=== Supplied information ===
===============

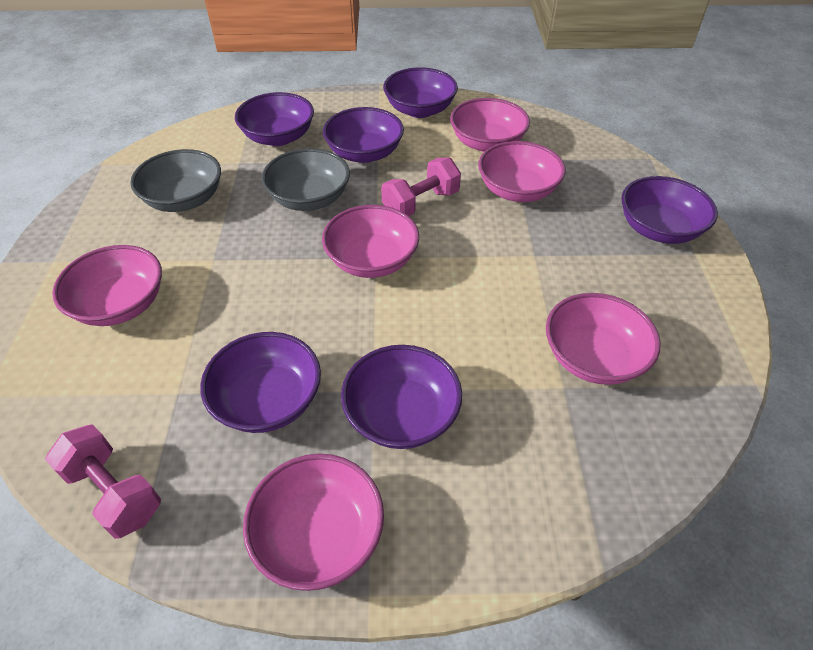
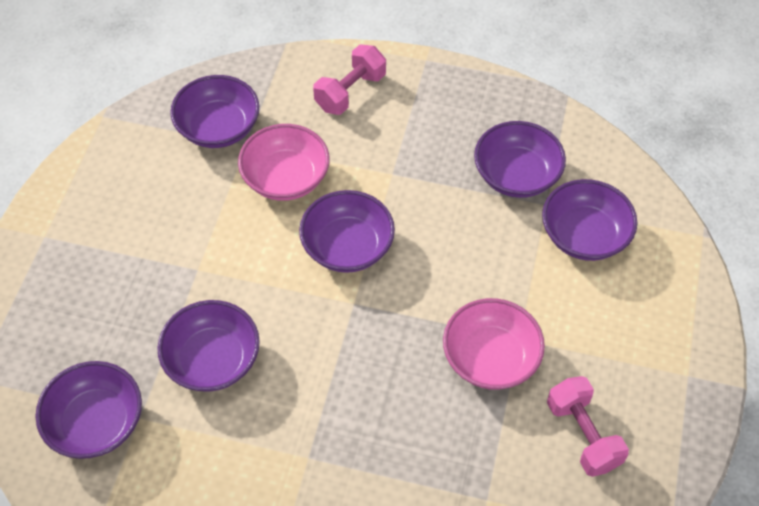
grey bowl: 2 -> 0
pink bowl: 6 -> 2

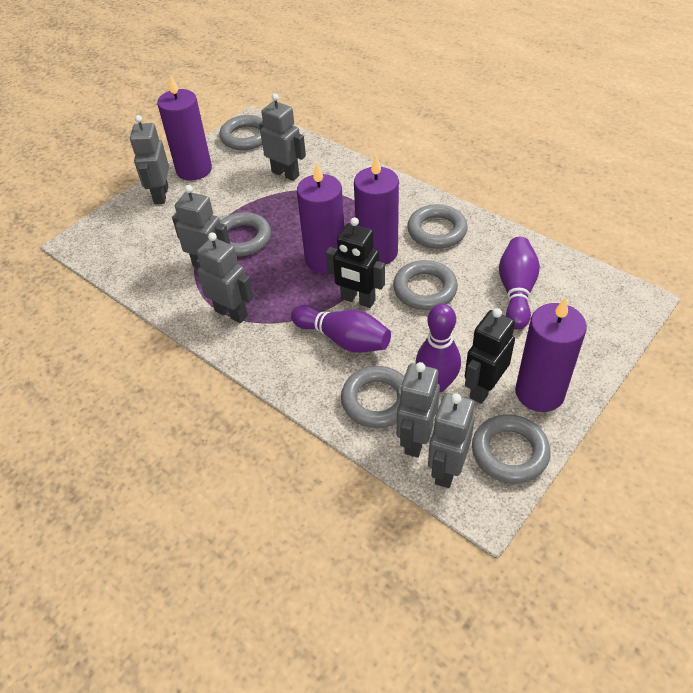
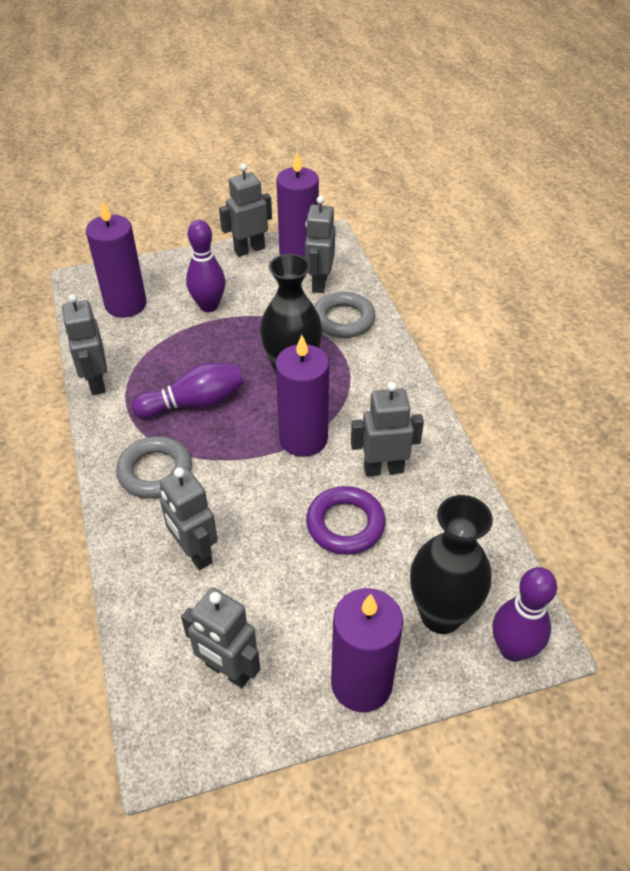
black robot: 2 -> 0
black vase: 0 -> 2
grey ring: 6 -> 2
purple ring: 0 -> 1

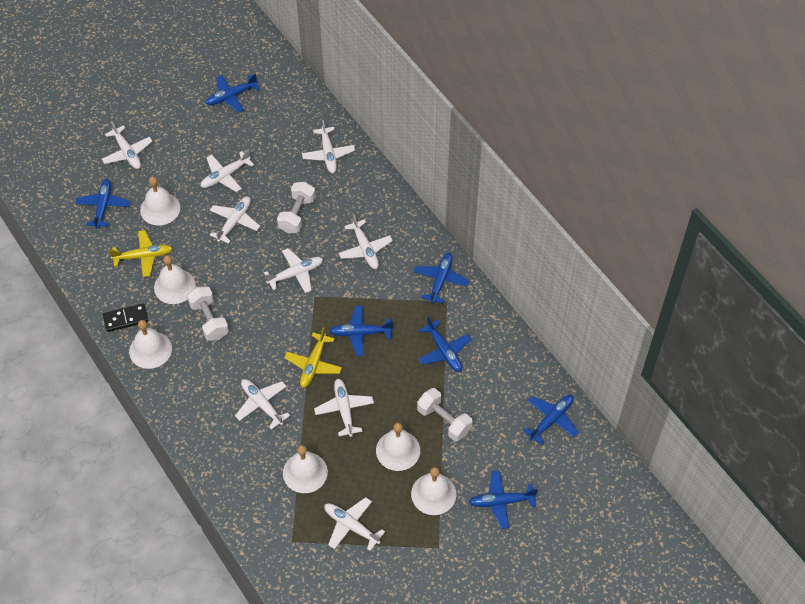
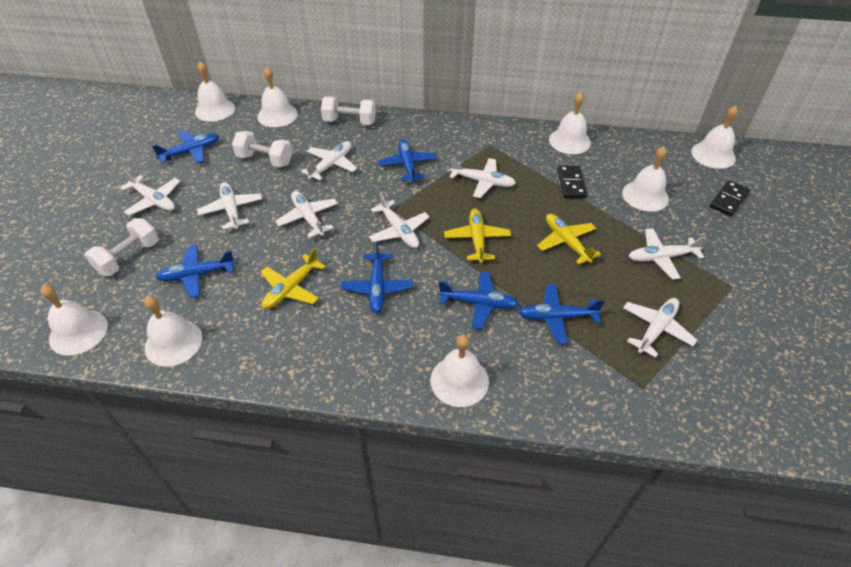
black domino: 1 -> 2
blue plane: 7 -> 6
white bell: 6 -> 8
white plane: 9 -> 8
yellow plane: 2 -> 3

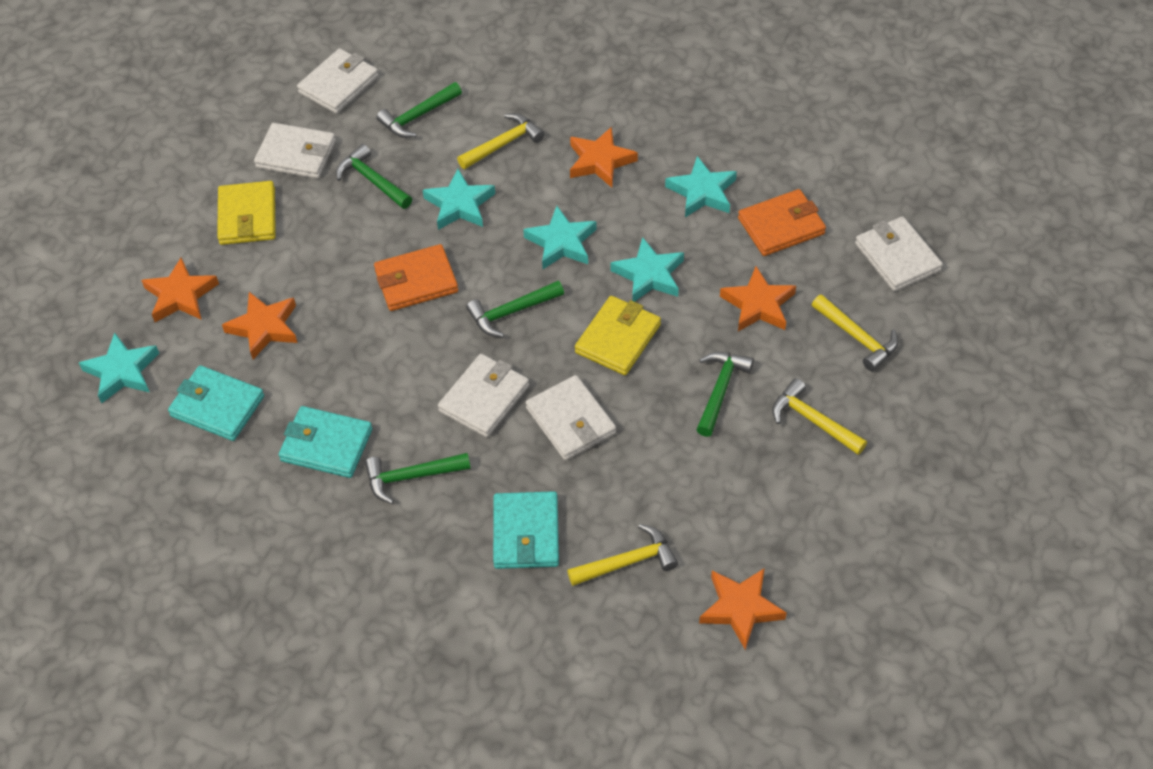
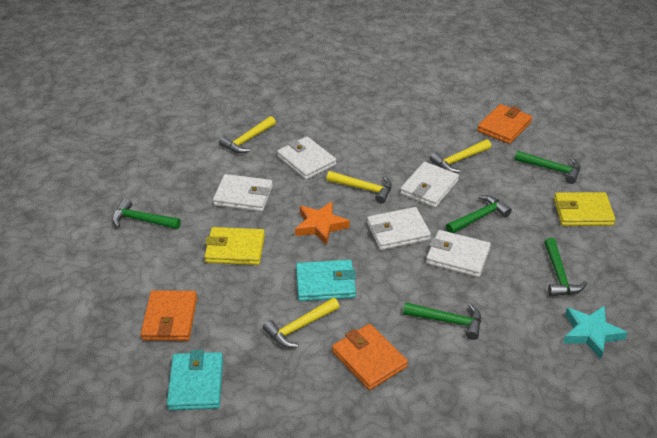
orange star: 5 -> 1
orange wallet: 2 -> 3
turquoise star: 5 -> 1
turquoise wallet: 3 -> 2

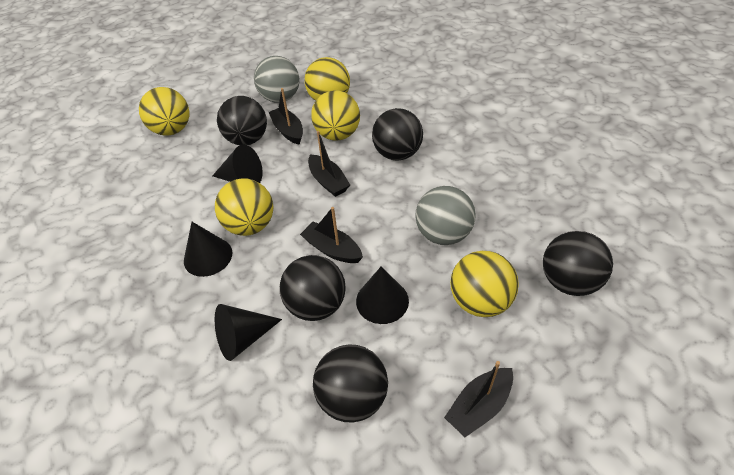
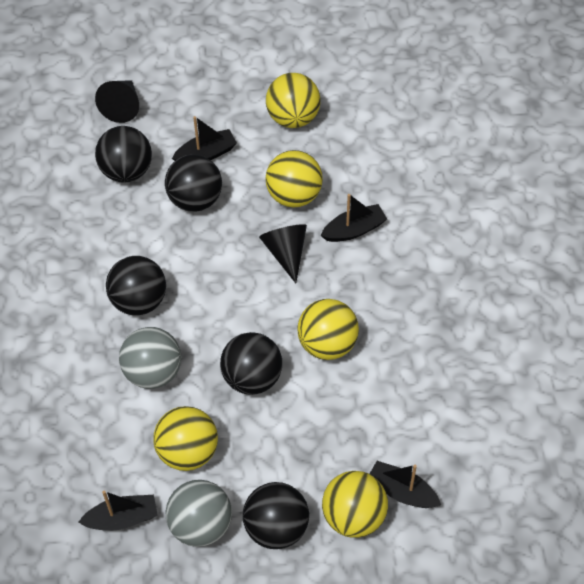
black cone: 4 -> 2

===============

=== Your objective ===
After removing the pictures, set down every record above exactly as it stands.

=== Answer for the task ===
grey bowl: 2 -> 0
pink bowl: 6 -> 2

black robot: 2 -> 0
black vase: 0 -> 2
grey ring: 6 -> 2
purple ring: 0 -> 1

black domino: 1 -> 2
blue plane: 7 -> 6
white bell: 6 -> 8
white plane: 9 -> 8
yellow plane: 2 -> 3

orange star: 5 -> 1
orange wallet: 2 -> 3
turquoise star: 5 -> 1
turquoise wallet: 3 -> 2

black cone: 4 -> 2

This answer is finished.